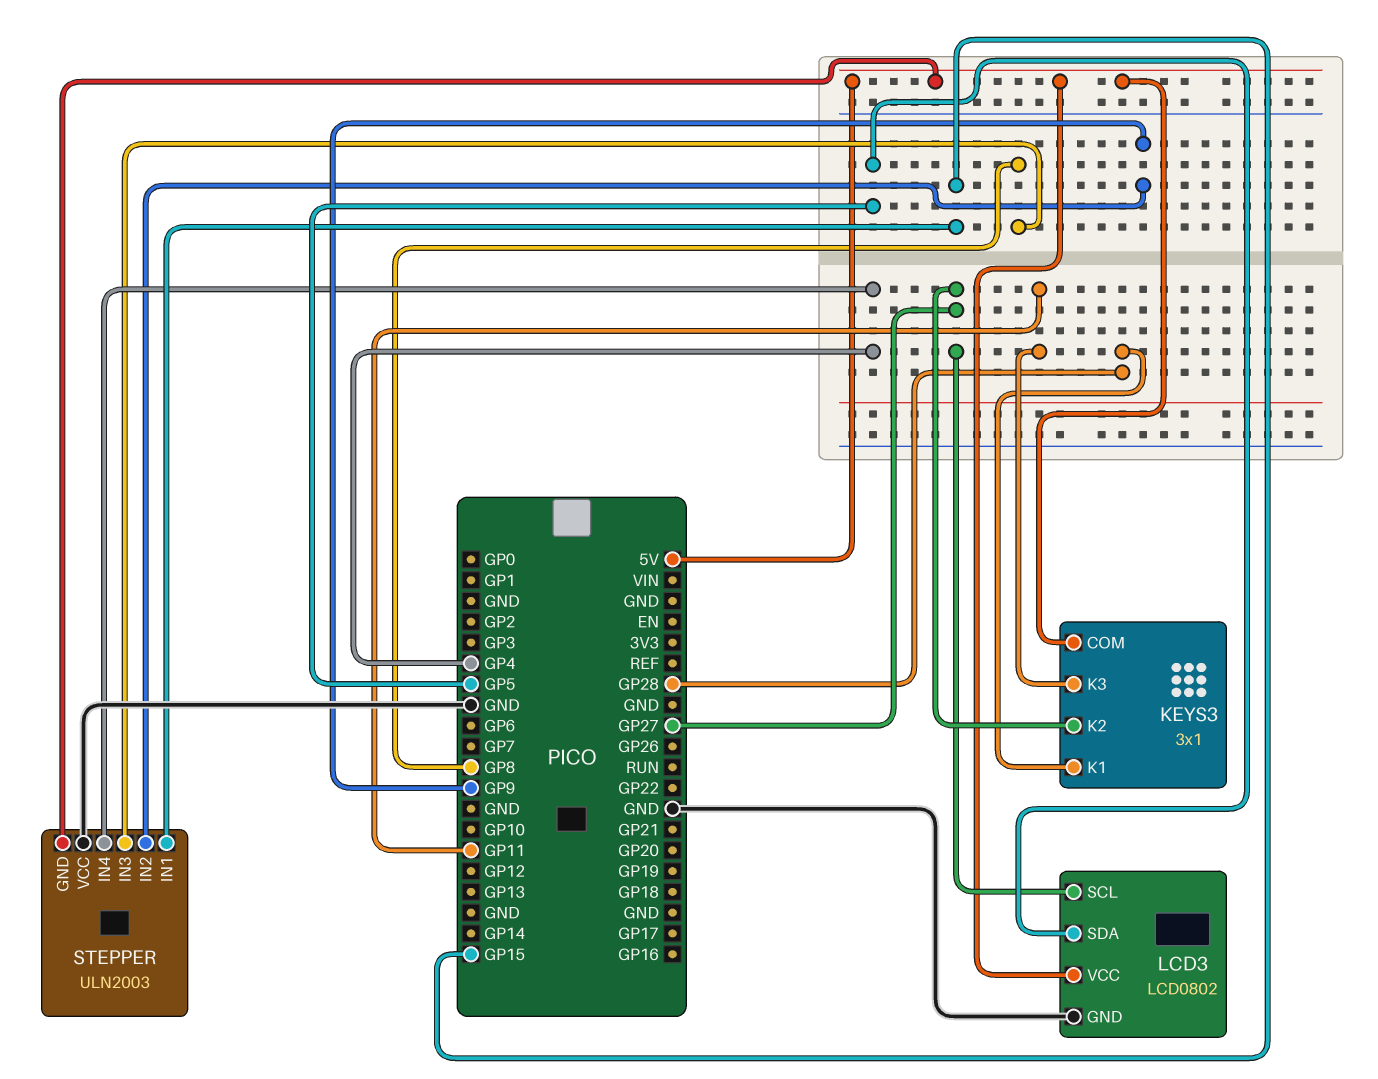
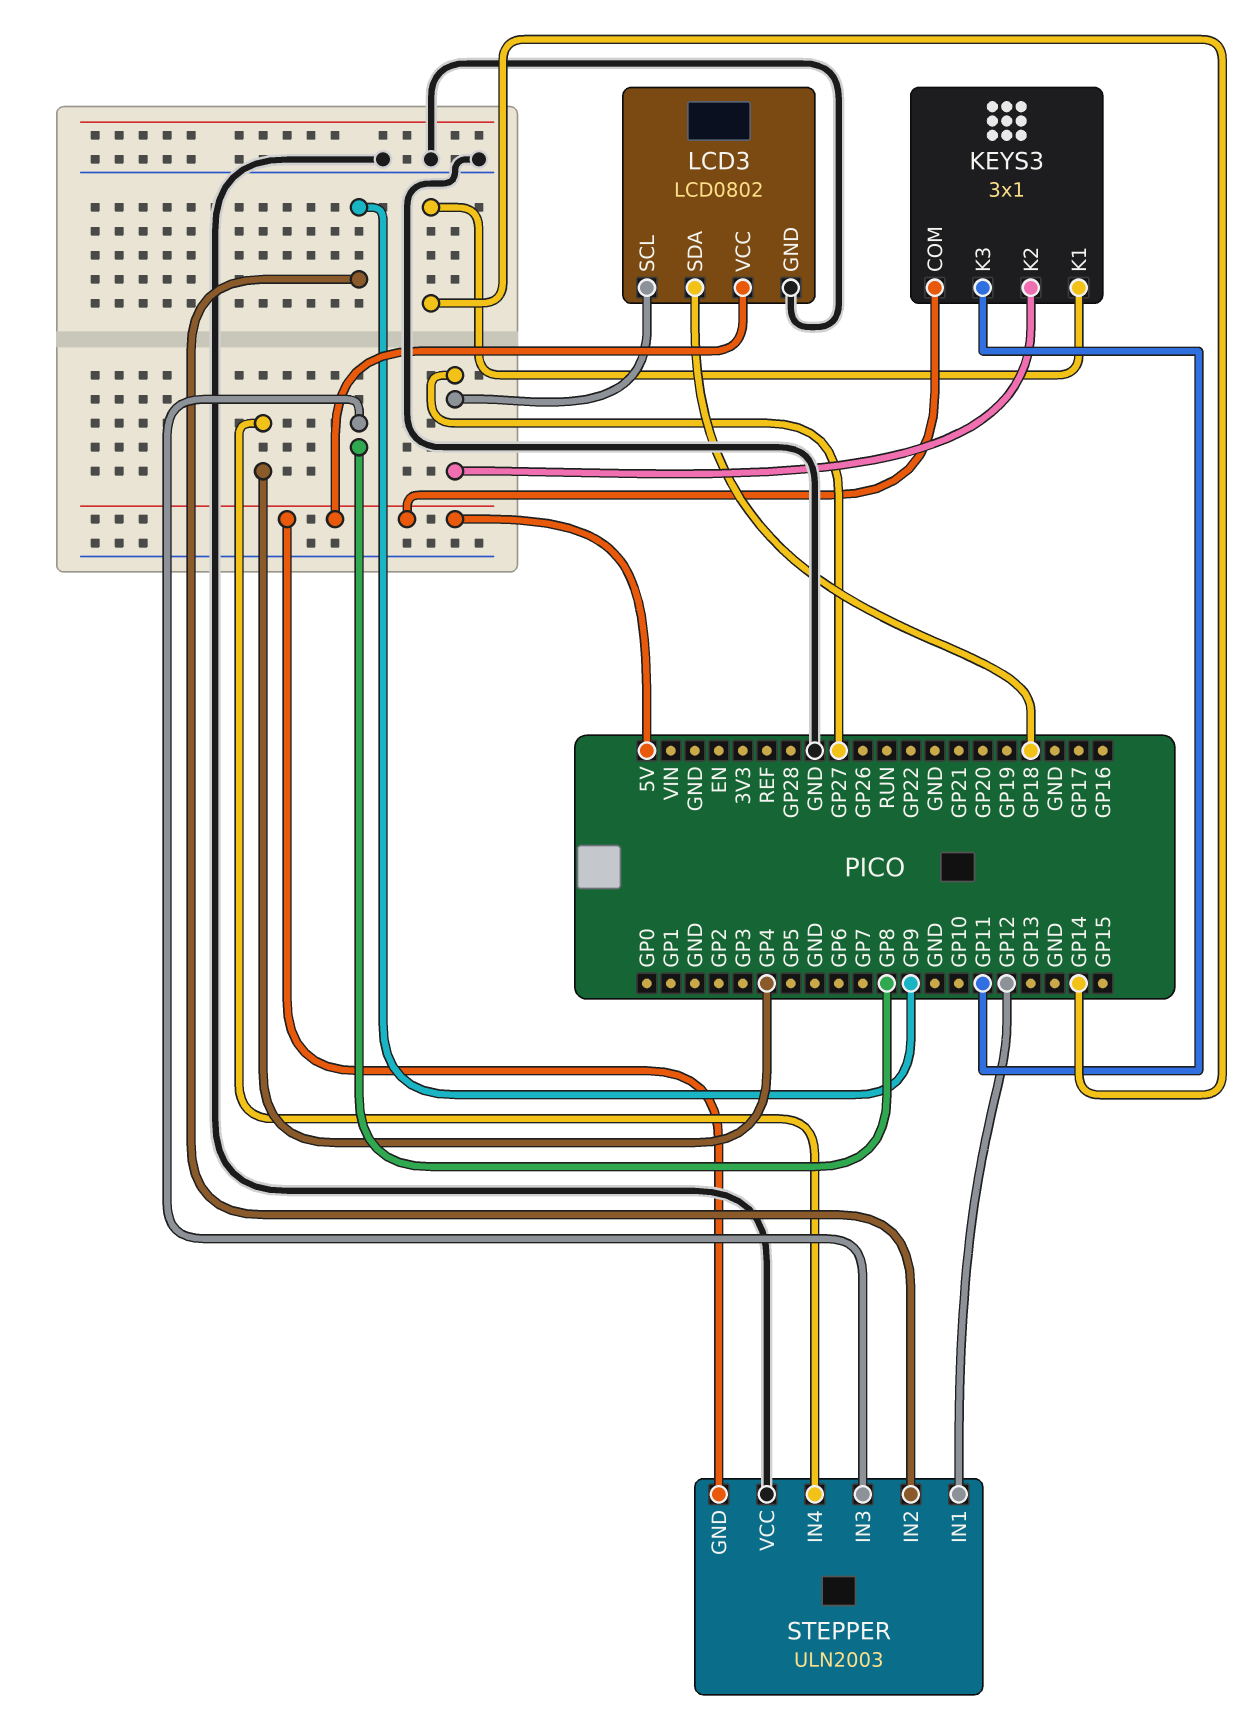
KEYS3 pin K1: GP28 -> GP14
LCD3 pin SDA: GP5 -> GP18
STEPPER pin IN1: GP15 -> GP12

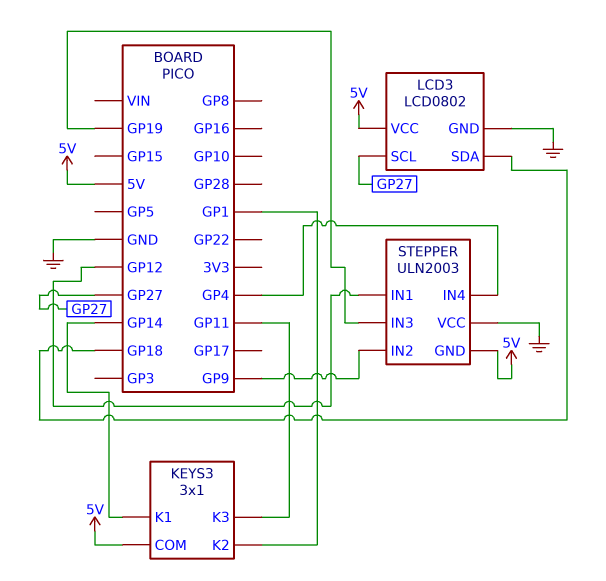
KEYS3 pin K2: GP27 -> GP1
STEPPER pin IN3: GP8 -> GP19

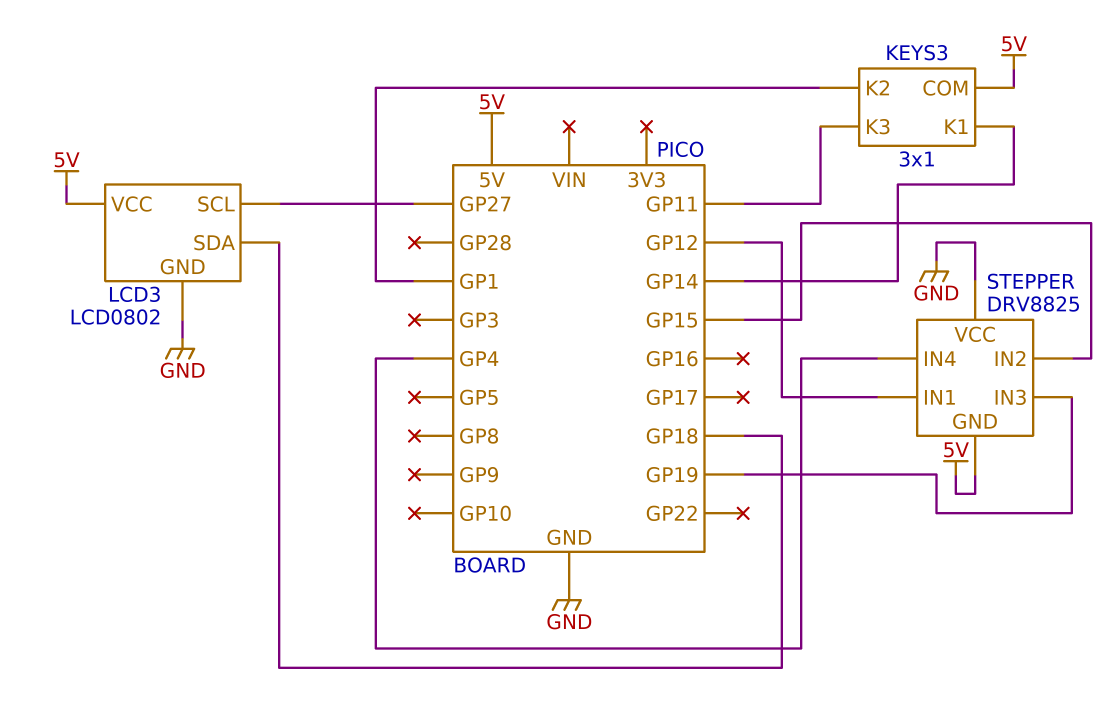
STEPPER: ULN2003 -> DRV8825
STEPPER pin IN2: GP9 -> GP15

* What the exercise asks: Write out the records once more, word for word, though without the pictures they contain.

* Reply:
KEYS3 pin K1: GP28 -> GP14
LCD3 pin SDA: GP5 -> GP18
STEPPER pin IN1: GP15 -> GP12

KEYS3 pin K2: GP27 -> GP1
STEPPER pin IN3: GP8 -> GP19

STEPPER: ULN2003 -> DRV8825
STEPPER pin IN2: GP9 -> GP15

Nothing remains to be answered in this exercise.